- EXERCISE GOAL: In the listing below, every line with the word "camera" needs to be copied.

═════ GIVEN RECORDS ═════

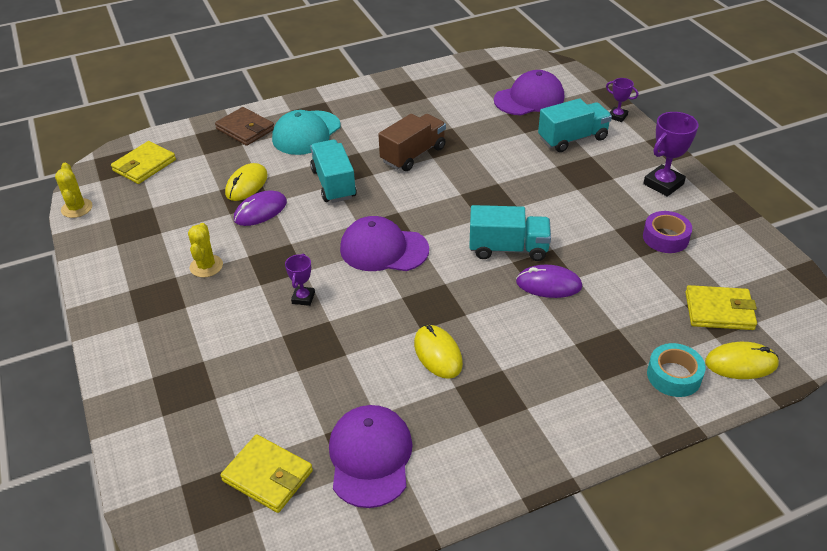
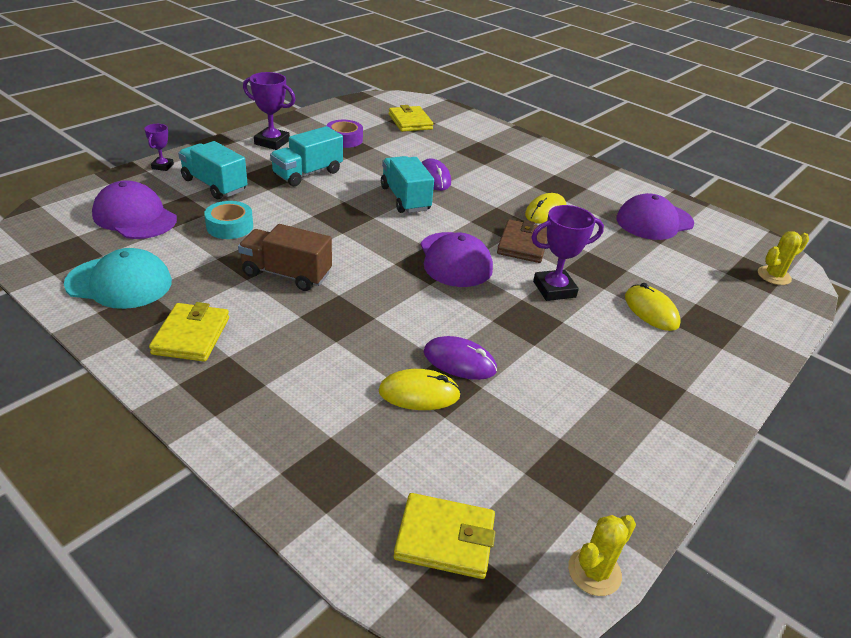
camera: 120 degrees left, 5 degrees down
(206, 266) = (575, 370): yellow cactus -> yellow cactus (774, 276)
(245, 129) = (289, 449): brown wallet -> brown wallet (522, 244)
(268, 476) = (716, 257): yellow wallet -> yellow wallet (191, 335)
(303, 298) = (554, 289): purple trophy -> purple trophy, size x1.73
(306, 133) = (274, 376): turquoise cap -> turquoise cap (119, 283)
(334, 184) = (374, 318): turquoise truck -> turquoise truck (307, 173)
(674, 376) = (480, 133): turquoise tape -> turquoise tape (230, 226)
(741, 363) = (451, 116): yellow mouse -> yellow mouse (651, 310)

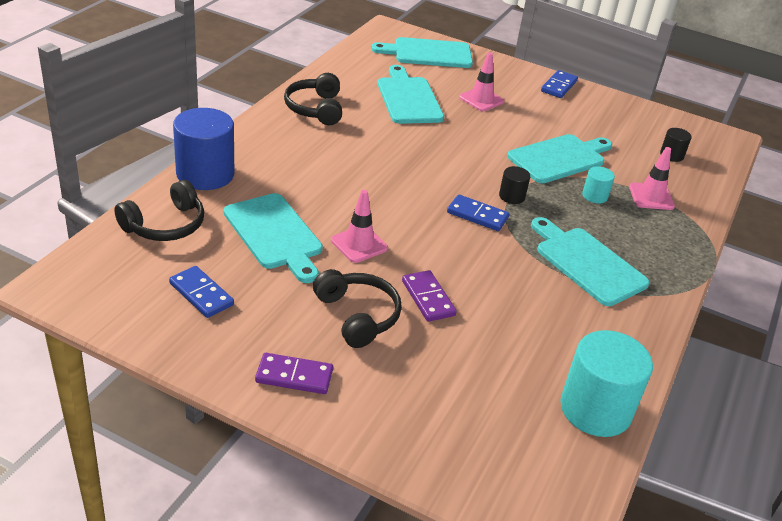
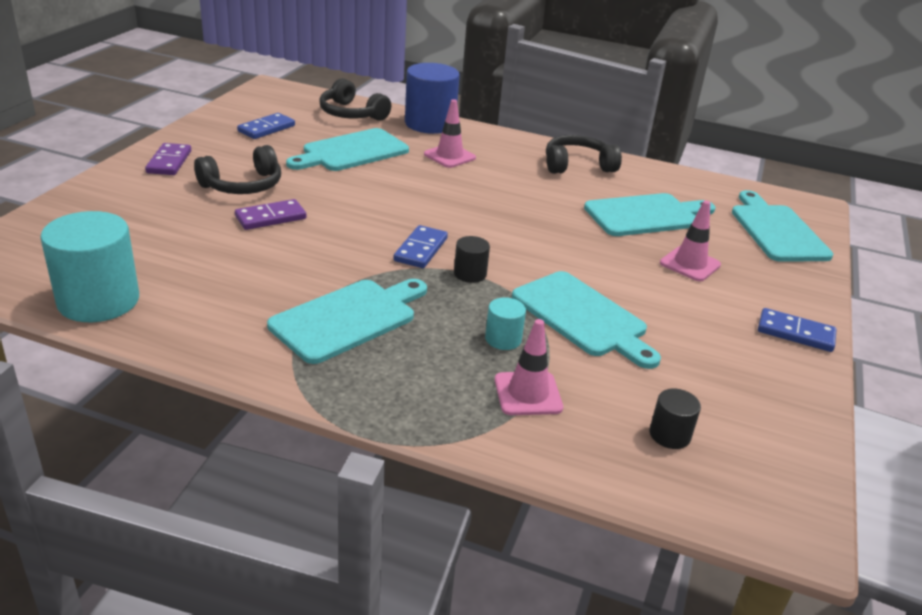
camera: 85 degrees right, 5 degrees down
(359, 244) = (347, 186): pink traffic cone -> pink traffic cone (449, 156)

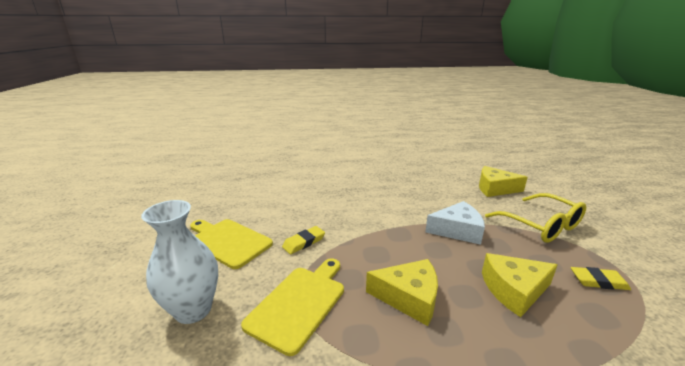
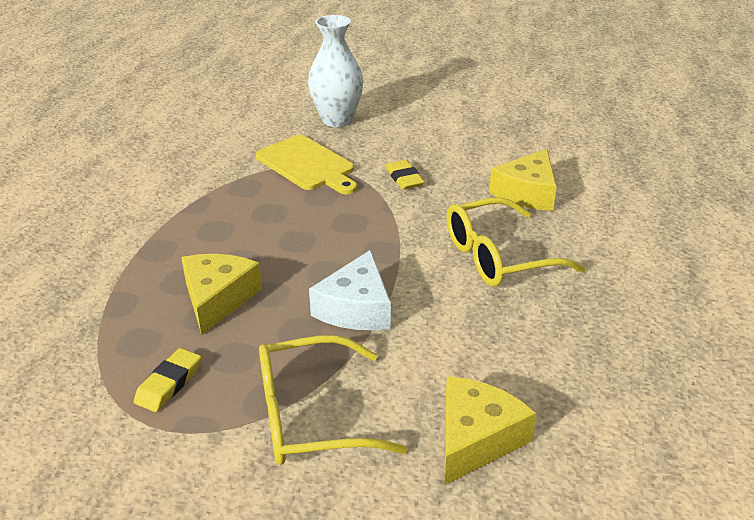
camera: 110 degrees right, 10 degrees up
(228, 241) = (434, 135): yellow cutting board -> none
(373, 198) = (499, 257): none -> yellow glasses
(409, 297) = (266, 224): yellow cheese -> yellow cheese (527, 193)

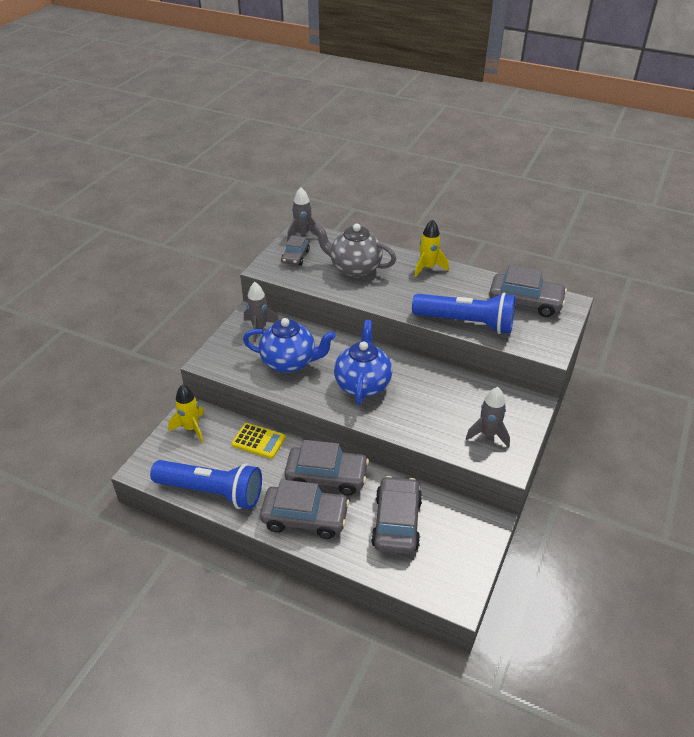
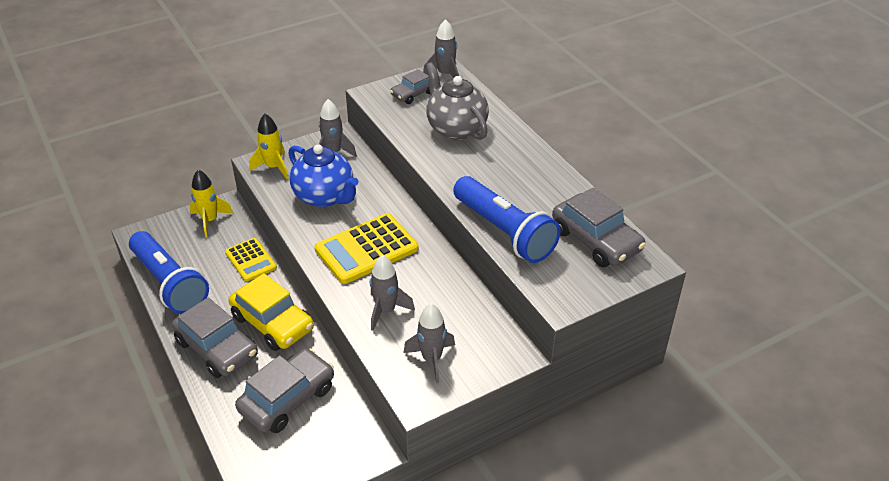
camera: 35 degrees right, 0 degrees up
(326, 476) = (272, 323): grey car -> yellow car
(362, 384) = (366, 249): blue teapot -> yellow calculator
(423, 419) = (386, 311): none -> grey rocket
(428, 268) = (532, 159): yellow rocket -> yellow rocket (273, 167)

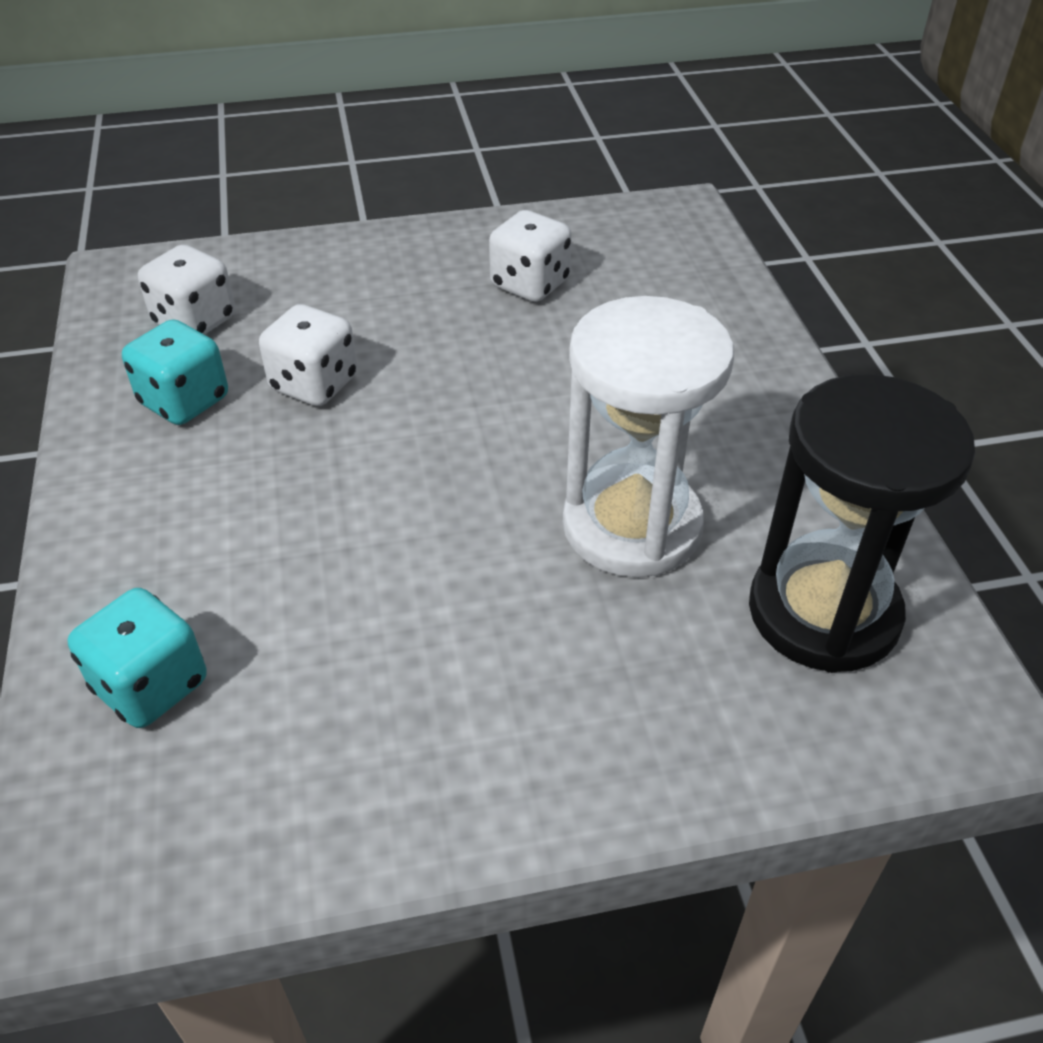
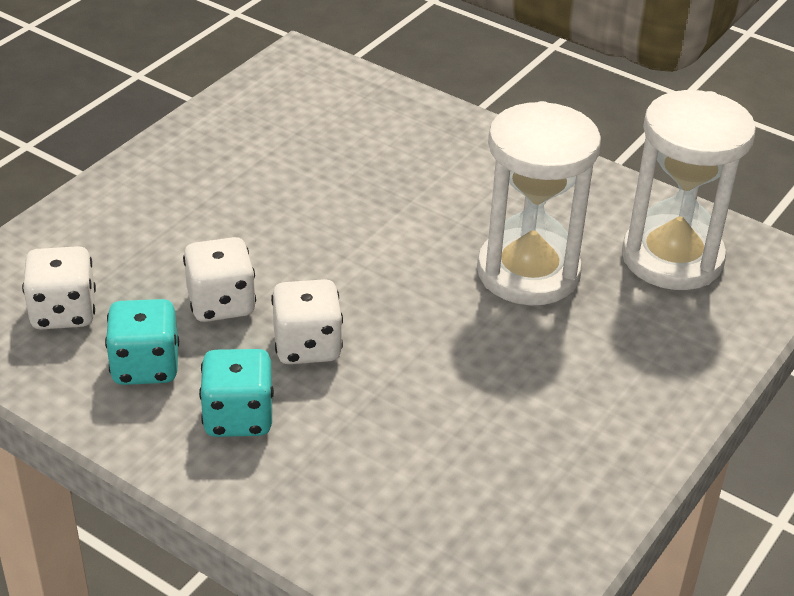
camera: 45 degrees left, 5 degrees down
(151, 685) = (389, 524): turquoise dice -> turquoise dice (238, 417)
(530, 284) = (270, 160): white dice -> white dice (307, 346)
(823, 612) = (672, 258): black hourglass -> white hourglass

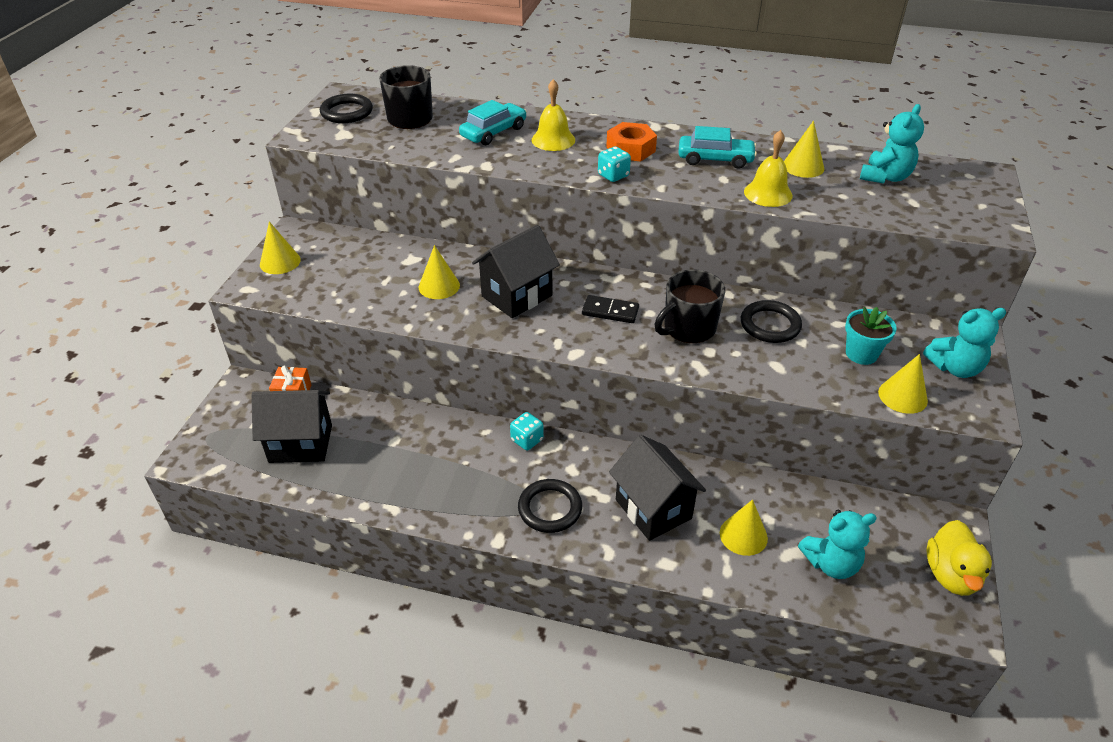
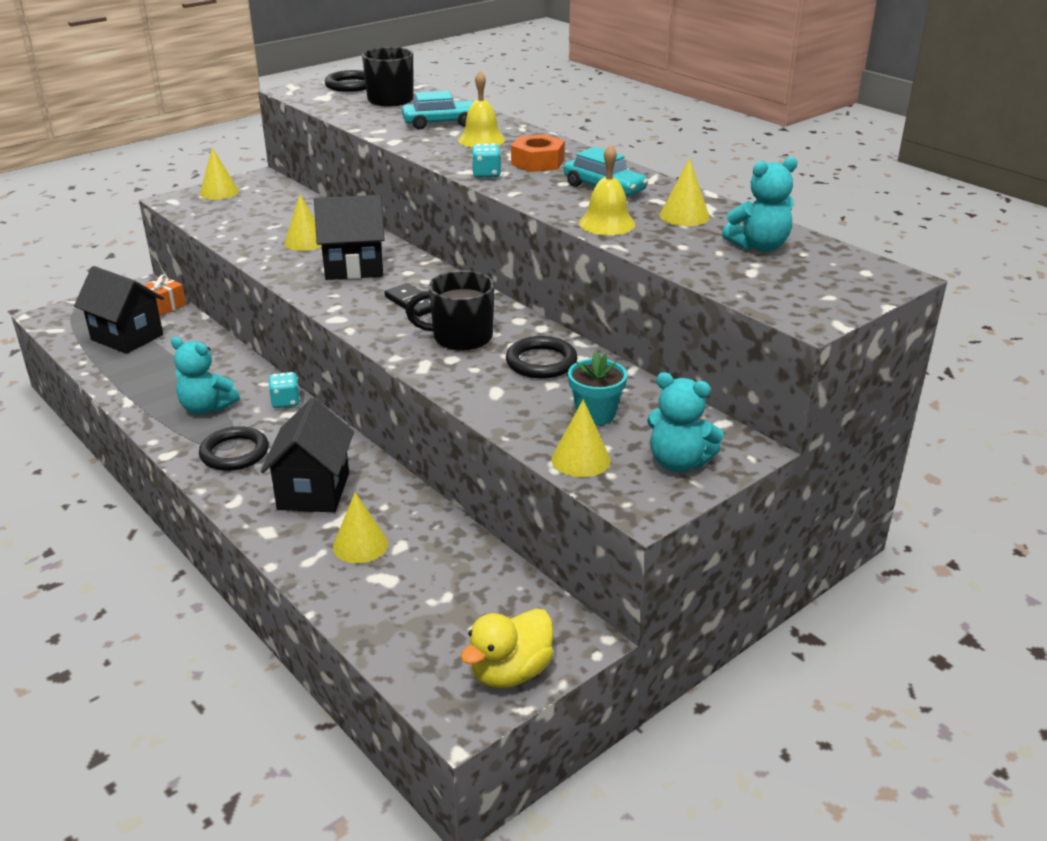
camera: 35 degrees right, 10 degrees down
(831, 563) = (407, 603): turquoise teddy bear -> turquoise teddy bear (206, 408)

═════

- WRITTEN ANSWER:
camera: 120 degrees left, 5 degrees down
camera: 85 degrees right, 5 degrees down
camera: 110 degrees right, 10 degrees up
camera: 35 degrees right, 0 degrees up
camera: 45 degrees left, 5 degrees down
camera: 35 degrees right, 10 degrees down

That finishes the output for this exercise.